Records provided
==============================

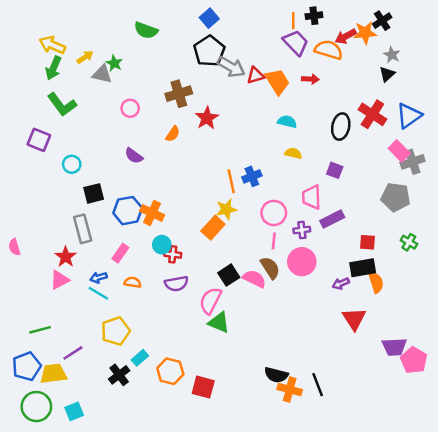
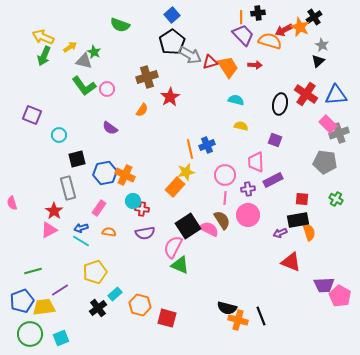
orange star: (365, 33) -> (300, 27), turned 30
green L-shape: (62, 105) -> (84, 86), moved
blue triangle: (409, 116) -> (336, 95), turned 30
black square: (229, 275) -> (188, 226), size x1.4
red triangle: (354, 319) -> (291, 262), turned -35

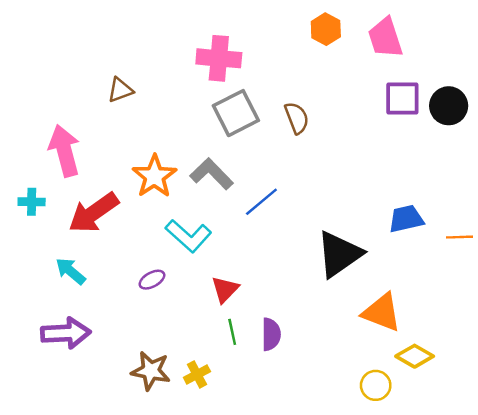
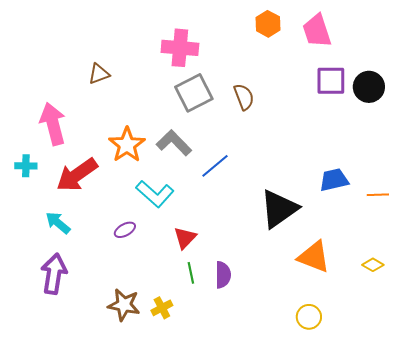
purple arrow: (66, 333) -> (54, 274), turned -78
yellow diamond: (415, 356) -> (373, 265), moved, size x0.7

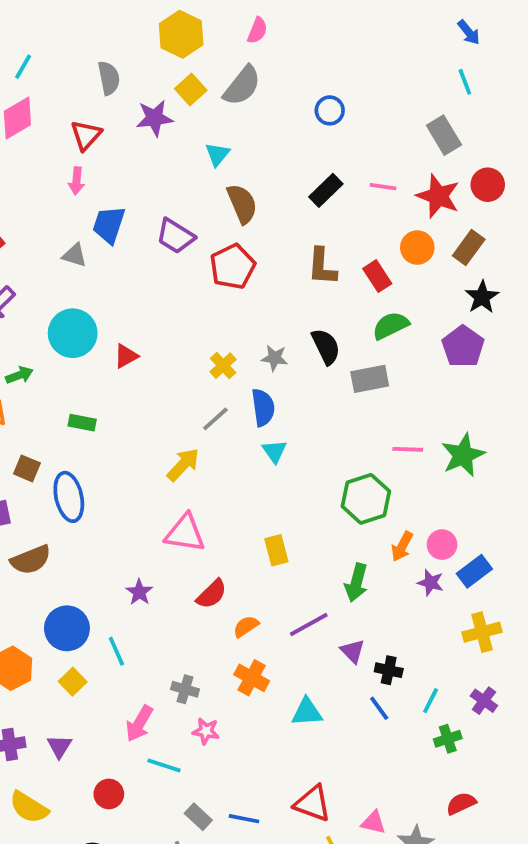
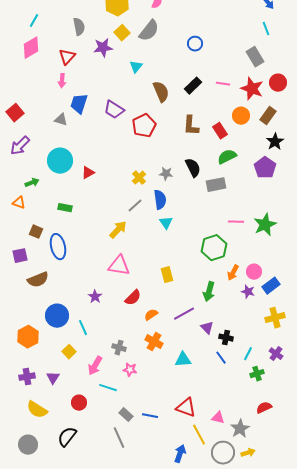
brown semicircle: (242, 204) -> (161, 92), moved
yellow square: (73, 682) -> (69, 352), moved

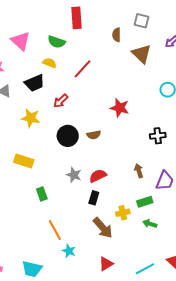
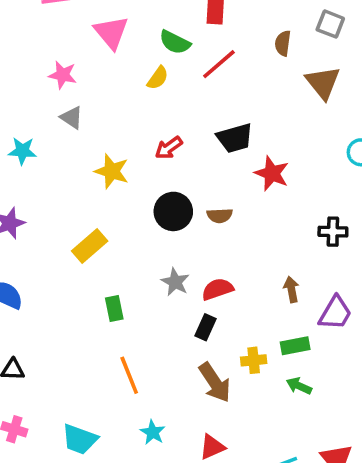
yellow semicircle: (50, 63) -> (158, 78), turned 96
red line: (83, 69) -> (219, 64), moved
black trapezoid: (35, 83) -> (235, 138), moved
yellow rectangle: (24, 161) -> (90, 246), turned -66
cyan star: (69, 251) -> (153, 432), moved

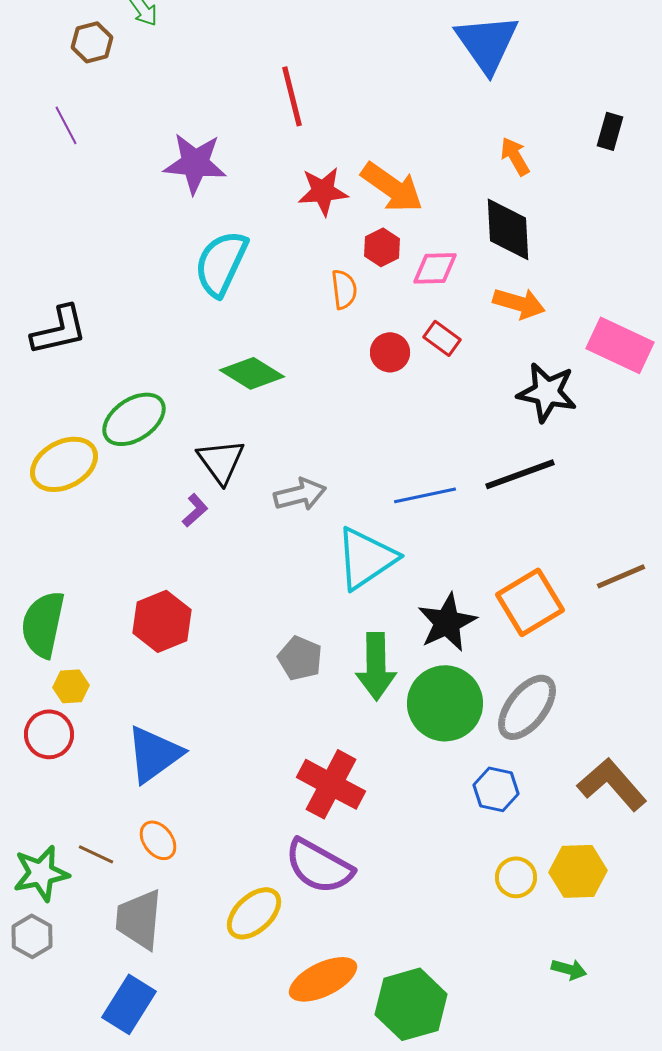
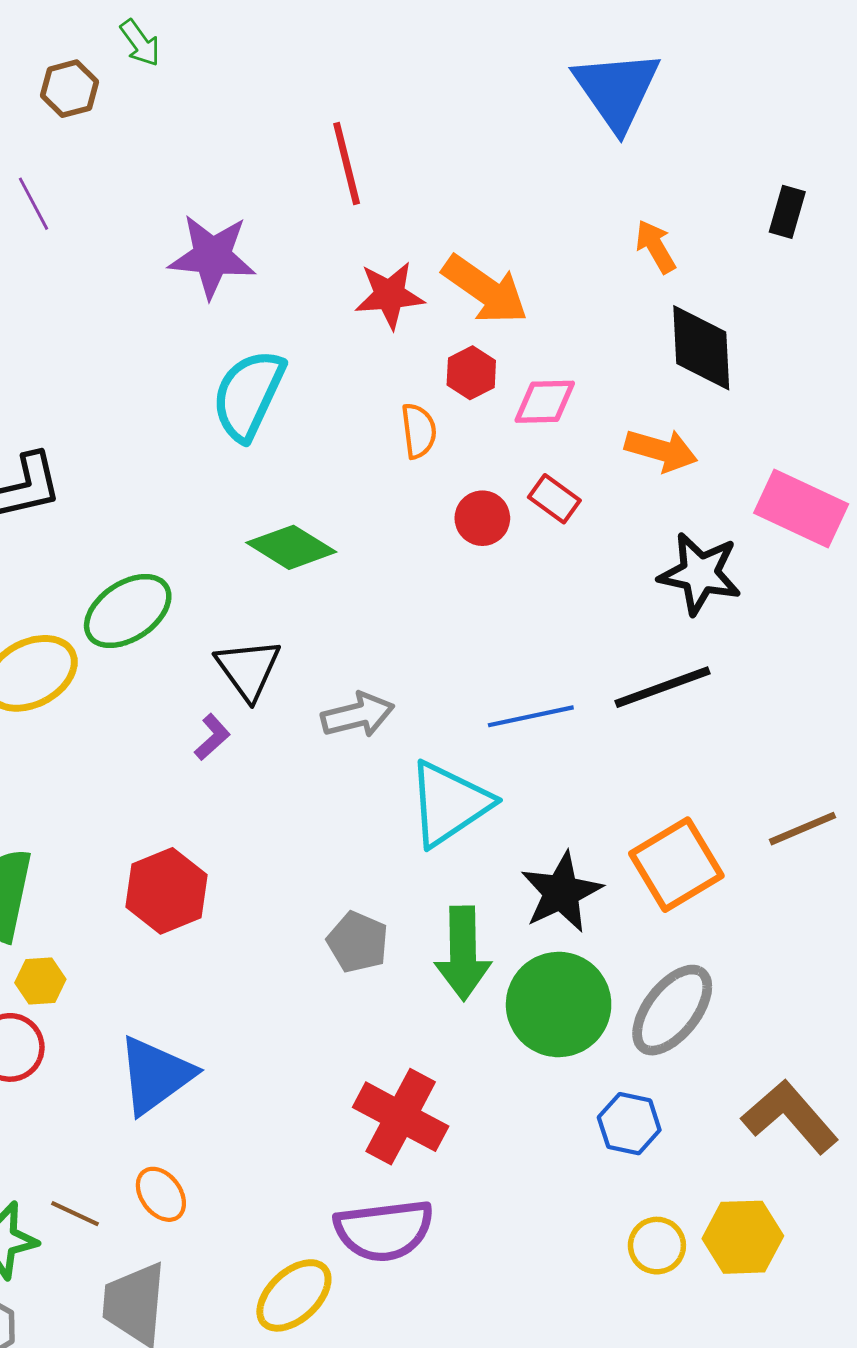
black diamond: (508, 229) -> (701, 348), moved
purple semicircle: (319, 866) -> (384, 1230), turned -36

==============================

When you reach the line containing "red triangle: (354, 319)" in the entries above, begin restating word for word, and stop once the line containing "black trapezoid: (35, 83)" has been given. Omit the pictures.

Answer below
red triangle: (354, 319) -> (291, 262), turned -35

purple arrow: (66, 333) -> (54, 274), turned -78
yellow diamond: (415, 356) -> (373, 265), moved, size x0.7

brown semicircle: (242, 204) -> (161, 92), moved
yellow square: (73, 682) -> (69, 352), moved

yellow semicircle: (50, 63) -> (158, 78), turned 96
red line: (83, 69) -> (219, 64), moved
black trapezoid: (35, 83) -> (235, 138), moved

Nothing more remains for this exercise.